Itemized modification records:
★ ★ ★ ★ ★

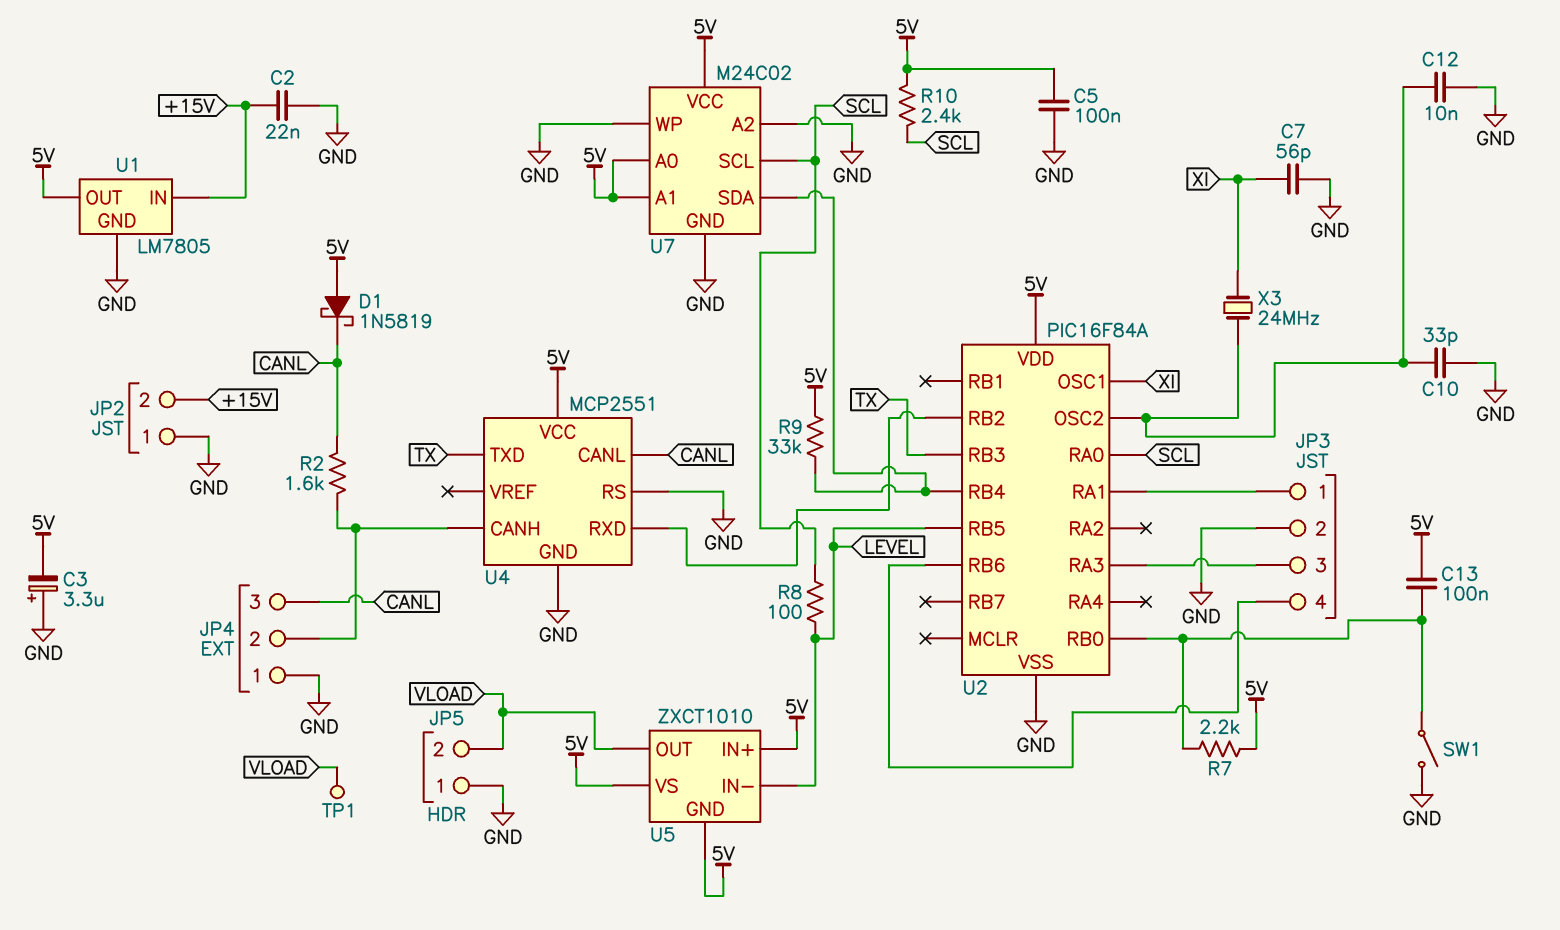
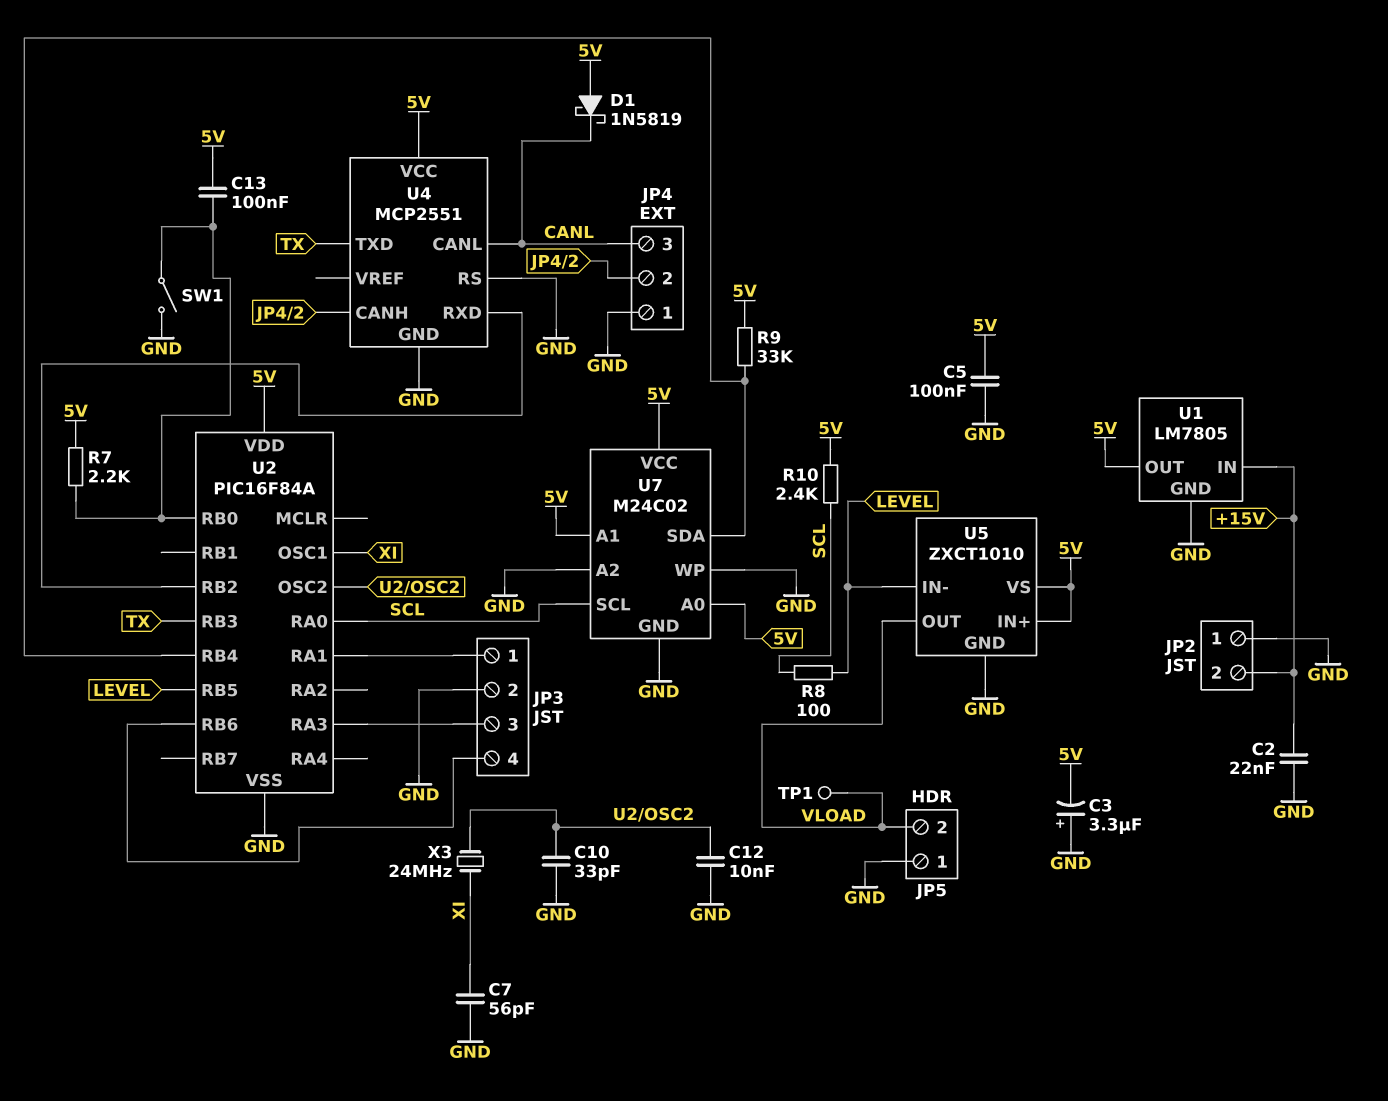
R2: 1.6k (CANL, JP4/2) -> none
U5 pin GND: 5V -> GND

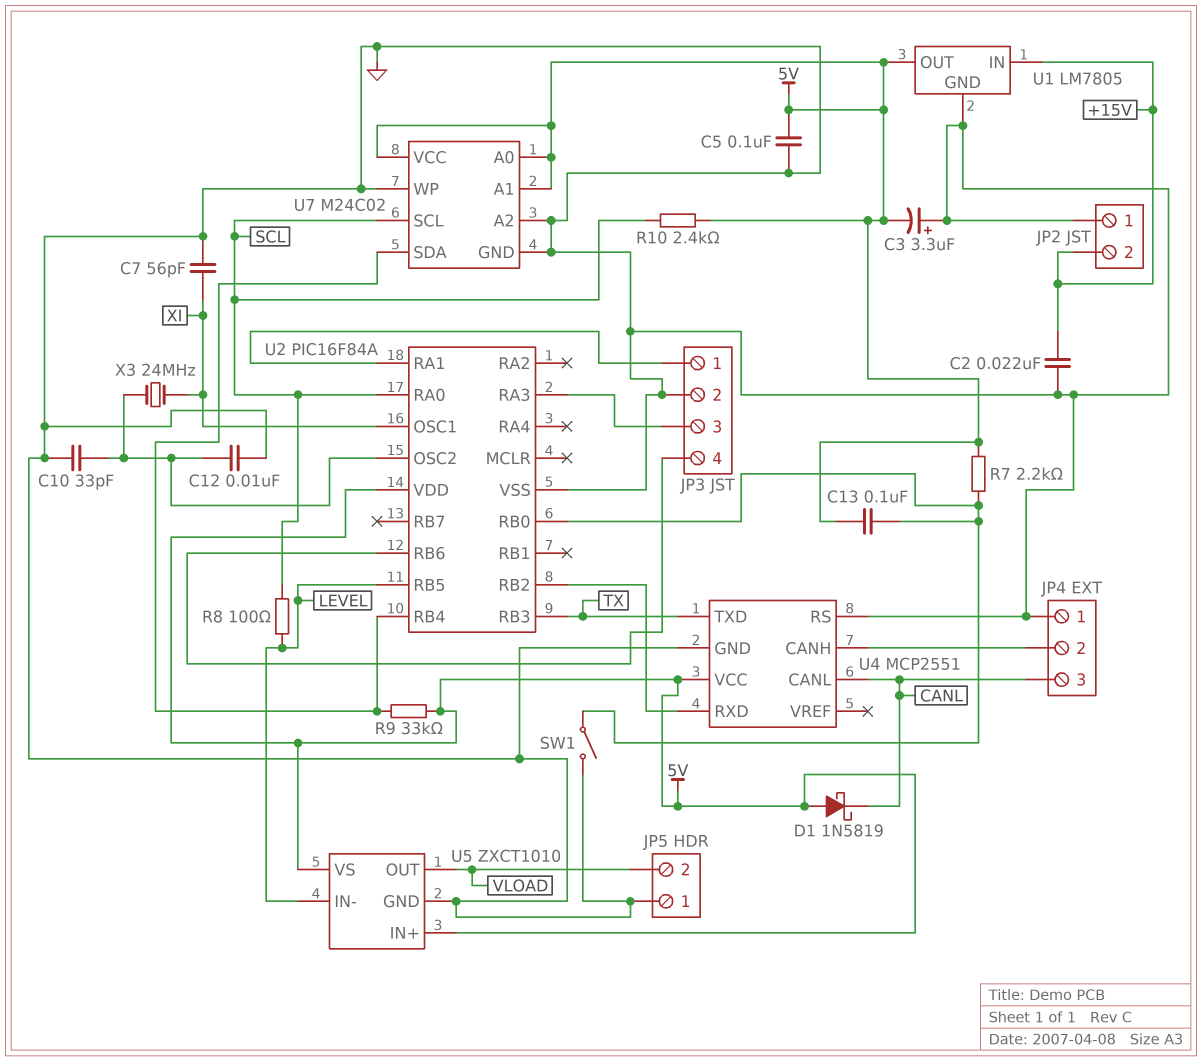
TP1: test point (VLOAD) -> none

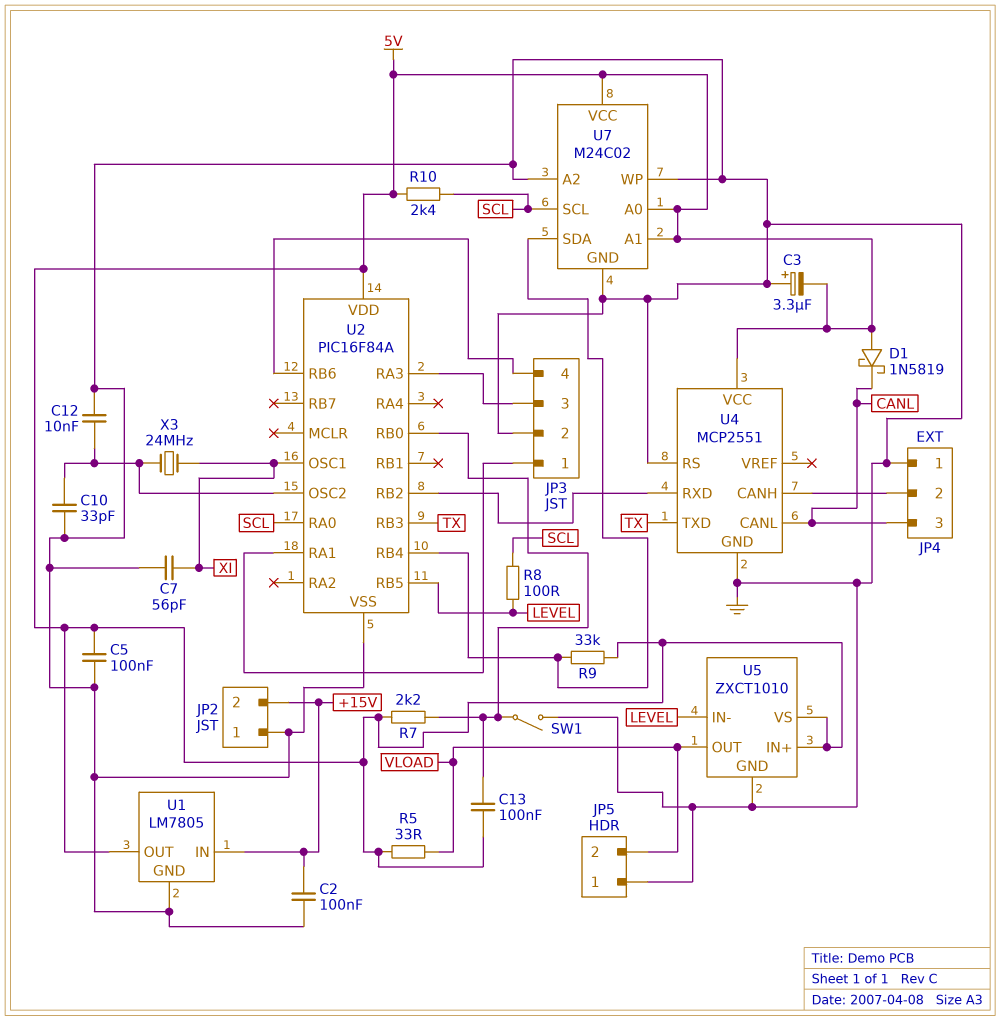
C2: 22nF (+15V, GND) -> 100nF (+15V, GND)
R5: none -> 33 (5V, VLOAD)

★ ★ ★ ★ ★

WHAT YOU ARE ASKED TO DO:
Starting with the line that contains "TP1: test point (VLOAD) -> none" and ending with the last line of the data above, transcribe exactly those lines and no others, without pictures.

RESULT OF THE EXERCISE:
TP1: test point (VLOAD) -> none

C2: 22nF (+15V, GND) -> 100nF (+15V, GND)
R5: none -> 33 (5V, VLOAD)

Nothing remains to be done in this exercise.